> [WORK ITEM]: Exactly reproduce the data from its first line through the line with "SD3 pin CS: D6 -> D1", leaving out every line after it.

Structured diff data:
****

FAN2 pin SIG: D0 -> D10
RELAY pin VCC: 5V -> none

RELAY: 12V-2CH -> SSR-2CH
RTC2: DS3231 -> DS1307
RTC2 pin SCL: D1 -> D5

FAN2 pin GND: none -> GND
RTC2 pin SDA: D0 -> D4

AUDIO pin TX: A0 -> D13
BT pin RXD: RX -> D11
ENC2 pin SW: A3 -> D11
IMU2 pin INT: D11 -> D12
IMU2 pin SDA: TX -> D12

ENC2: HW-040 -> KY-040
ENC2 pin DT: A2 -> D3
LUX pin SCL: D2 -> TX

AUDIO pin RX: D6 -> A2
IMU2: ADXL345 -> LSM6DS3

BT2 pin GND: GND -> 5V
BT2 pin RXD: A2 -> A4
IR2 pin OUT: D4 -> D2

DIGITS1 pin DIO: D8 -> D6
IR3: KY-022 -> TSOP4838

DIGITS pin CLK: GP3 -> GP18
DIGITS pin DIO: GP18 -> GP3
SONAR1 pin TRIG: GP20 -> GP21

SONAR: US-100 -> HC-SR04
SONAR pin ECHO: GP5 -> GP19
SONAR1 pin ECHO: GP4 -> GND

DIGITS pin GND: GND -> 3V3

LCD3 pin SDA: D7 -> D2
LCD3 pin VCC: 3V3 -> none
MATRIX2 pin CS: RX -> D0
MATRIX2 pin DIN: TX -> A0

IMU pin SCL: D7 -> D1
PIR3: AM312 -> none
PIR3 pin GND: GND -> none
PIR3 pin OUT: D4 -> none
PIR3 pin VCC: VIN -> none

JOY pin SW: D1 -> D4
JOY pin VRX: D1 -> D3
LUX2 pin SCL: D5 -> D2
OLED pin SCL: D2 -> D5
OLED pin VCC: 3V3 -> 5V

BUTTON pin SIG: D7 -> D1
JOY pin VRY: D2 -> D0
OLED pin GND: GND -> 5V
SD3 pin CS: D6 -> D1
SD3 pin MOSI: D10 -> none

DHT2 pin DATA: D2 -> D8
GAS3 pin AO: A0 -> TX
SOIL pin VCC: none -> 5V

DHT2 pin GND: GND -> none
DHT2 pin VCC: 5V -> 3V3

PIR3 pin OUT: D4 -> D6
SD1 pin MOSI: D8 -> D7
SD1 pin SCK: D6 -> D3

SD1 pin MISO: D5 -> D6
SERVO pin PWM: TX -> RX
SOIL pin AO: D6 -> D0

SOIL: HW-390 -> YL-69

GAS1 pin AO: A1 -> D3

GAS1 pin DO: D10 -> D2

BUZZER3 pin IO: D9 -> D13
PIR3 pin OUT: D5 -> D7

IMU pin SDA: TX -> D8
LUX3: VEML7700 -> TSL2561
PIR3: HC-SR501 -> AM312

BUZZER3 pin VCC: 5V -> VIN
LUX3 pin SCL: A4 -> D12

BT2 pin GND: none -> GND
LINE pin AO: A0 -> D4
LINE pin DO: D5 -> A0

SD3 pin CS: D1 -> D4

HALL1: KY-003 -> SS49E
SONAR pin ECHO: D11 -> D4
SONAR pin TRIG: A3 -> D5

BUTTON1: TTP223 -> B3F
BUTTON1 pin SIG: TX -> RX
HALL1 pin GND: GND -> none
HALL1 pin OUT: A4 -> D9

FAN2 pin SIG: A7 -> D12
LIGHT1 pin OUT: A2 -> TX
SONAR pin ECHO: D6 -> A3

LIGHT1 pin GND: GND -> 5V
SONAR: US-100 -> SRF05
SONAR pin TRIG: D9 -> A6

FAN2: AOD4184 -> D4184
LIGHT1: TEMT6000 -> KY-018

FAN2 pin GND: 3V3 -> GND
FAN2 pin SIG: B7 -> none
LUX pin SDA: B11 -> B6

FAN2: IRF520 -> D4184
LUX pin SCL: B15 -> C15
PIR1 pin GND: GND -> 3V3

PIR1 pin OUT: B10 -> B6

****

> [SOLUTION TO THIS PROBLEM]:
FAN2 pin SIG: D0 -> D10
RELAY pin VCC: 5V -> none

RELAY: 12V-2CH -> SSR-2CH
RTC2: DS3231 -> DS1307
RTC2 pin SCL: D1 -> D5

FAN2 pin GND: none -> GND
RTC2 pin SDA: D0 -> D4

AUDIO pin TX: A0 -> D13
BT pin RXD: RX -> D11
ENC2 pin SW: A3 -> D11
IMU2 pin INT: D11 -> D12
IMU2 pin SDA: TX -> D12

ENC2: HW-040 -> KY-040
ENC2 pin DT: A2 -> D3
LUX pin SCL: D2 -> TX

AUDIO pin RX: D6 -> A2
IMU2: ADXL345 -> LSM6DS3

BT2 pin GND: GND -> 5V
BT2 pin RXD: A2 -> A4
IR2 pin OUT: D4 -> D2

DIGITS1 pin DIO: D8 -> D6
IR3: KY-022 -> TSOP4838

DIGITS pin CLK: GP3 -> GP18
DIGITS pin DIO: GP18 -> GP3
SONAR1 pin TRIG: GP20 -> GP21

SONAR: US-100 -> HC-SR04
SONAR pin ECHO: GP5 -> GP19
SONAR1 pin ECHO: GP4 -> GND

DIGITS pin GND: GND -> 3V3

LCD3 pin SDA: D7 -> D2
LCD3 pin VCC: 3V3 -> none
MATRIX2 pin CS: RX -> D0
MATRIX2 pin DIN: TX -> A0

IMU pin SCL: D7 -> D1
PIR3: AM312 -> none
PIR3 pin GND: GND -> none
PIR3 pin OUT: D4 -> none
PIR3 pin VCC: VIN -> none

JOY pin SW: D1 -> D4
JOY pin VRX: D1 -> D3
LUX2 pin SCL: D5 -> D2
OLED pin SCL: D2 -> D5
OLED pin VCC: 3V3 -> 5V

BUTTON pin SIG: D7 -> D1
JOY pin VRY: D2 -> D0
OLED pin GND: GND -> 5V
SD3 pin CS: D6 -> D1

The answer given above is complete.